[Directions] After locating the line that contains "camera: 30 degrees right, 5 degrees down" in the data below, set down exactly that line and each one after it through the line that contains "(482, 122) = (443, 177): brown", and nothing more.

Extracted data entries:
++++++

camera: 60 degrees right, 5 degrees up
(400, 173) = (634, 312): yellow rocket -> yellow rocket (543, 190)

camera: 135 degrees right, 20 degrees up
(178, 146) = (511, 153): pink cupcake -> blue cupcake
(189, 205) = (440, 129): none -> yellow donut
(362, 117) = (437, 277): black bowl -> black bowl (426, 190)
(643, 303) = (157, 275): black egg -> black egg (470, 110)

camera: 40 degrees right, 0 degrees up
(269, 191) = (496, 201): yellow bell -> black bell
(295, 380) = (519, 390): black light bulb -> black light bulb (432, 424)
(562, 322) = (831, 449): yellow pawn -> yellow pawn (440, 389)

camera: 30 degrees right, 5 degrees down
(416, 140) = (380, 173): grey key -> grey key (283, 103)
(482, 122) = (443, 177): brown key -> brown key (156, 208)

++++++

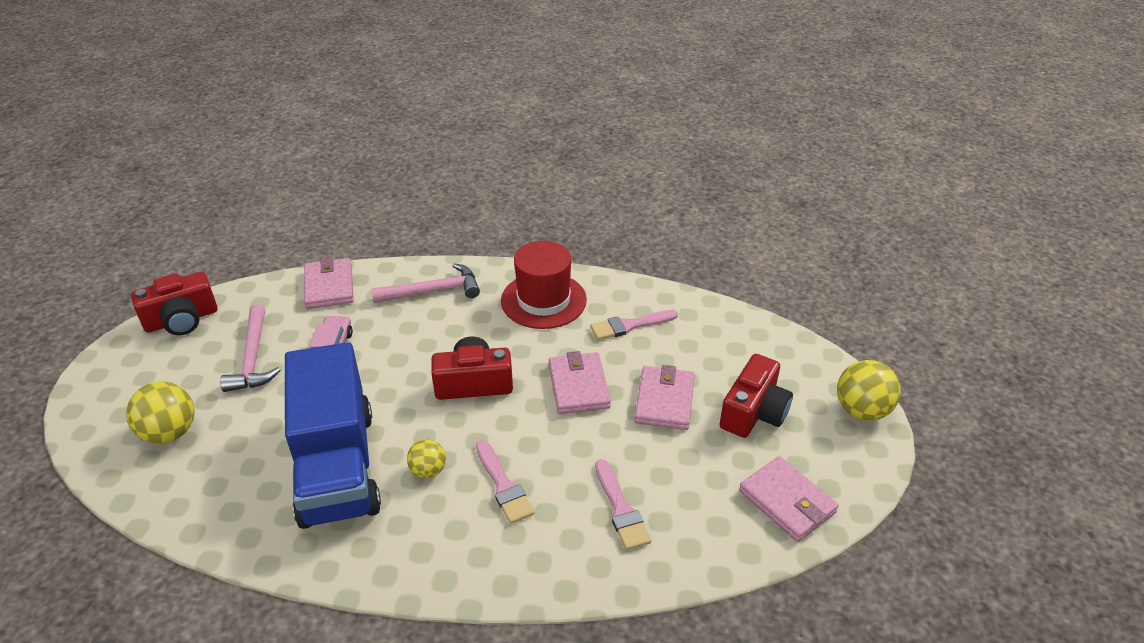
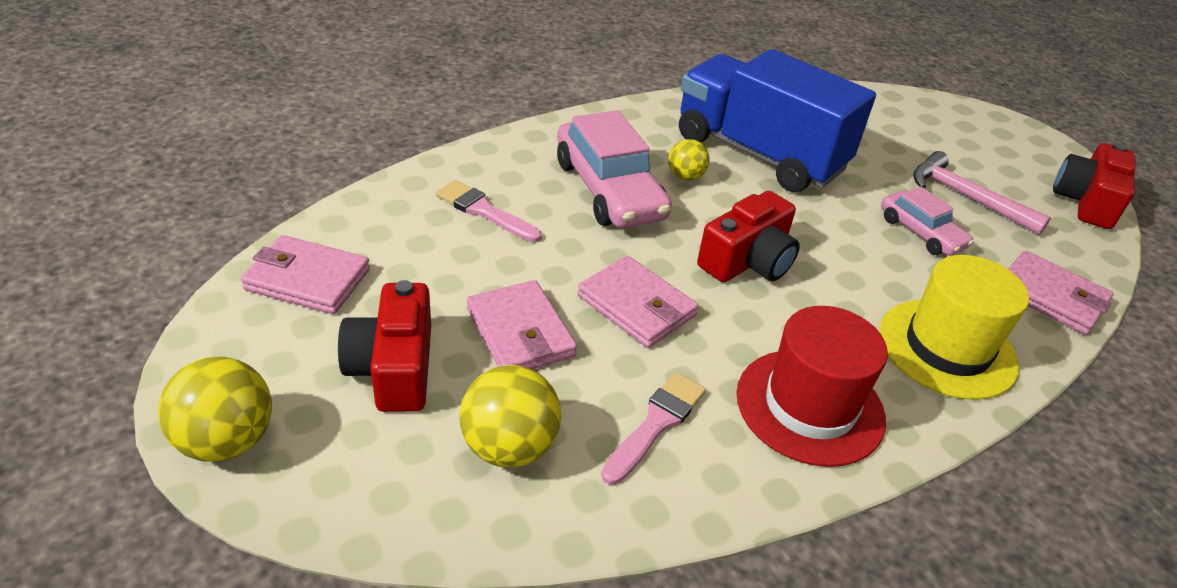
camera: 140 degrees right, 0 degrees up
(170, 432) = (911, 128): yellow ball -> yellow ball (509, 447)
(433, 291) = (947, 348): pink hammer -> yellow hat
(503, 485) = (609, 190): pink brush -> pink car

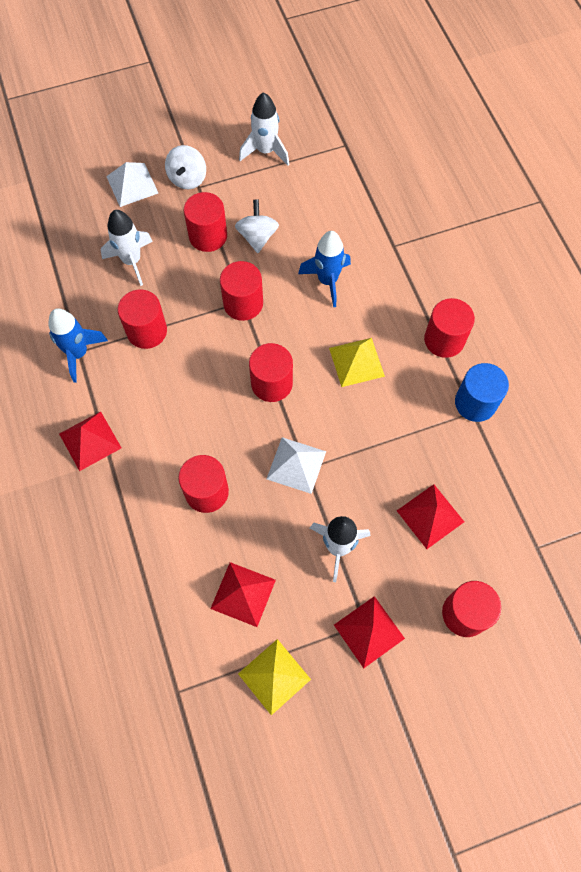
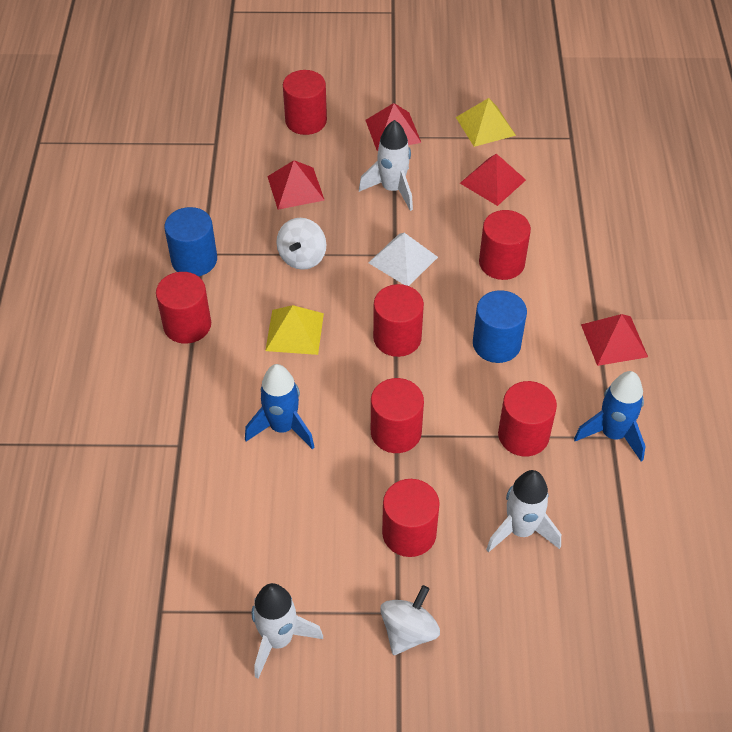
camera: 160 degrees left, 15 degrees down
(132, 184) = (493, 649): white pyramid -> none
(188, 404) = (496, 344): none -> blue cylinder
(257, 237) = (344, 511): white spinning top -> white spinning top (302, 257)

++++++

[Answer area]
camera: 30 degrees right, 5 degrees down
(416, 140) = (380, 173): grey key -> grey key (283, 103)
(482, 122) = (443, 177): brown key -> brown key (156, 208)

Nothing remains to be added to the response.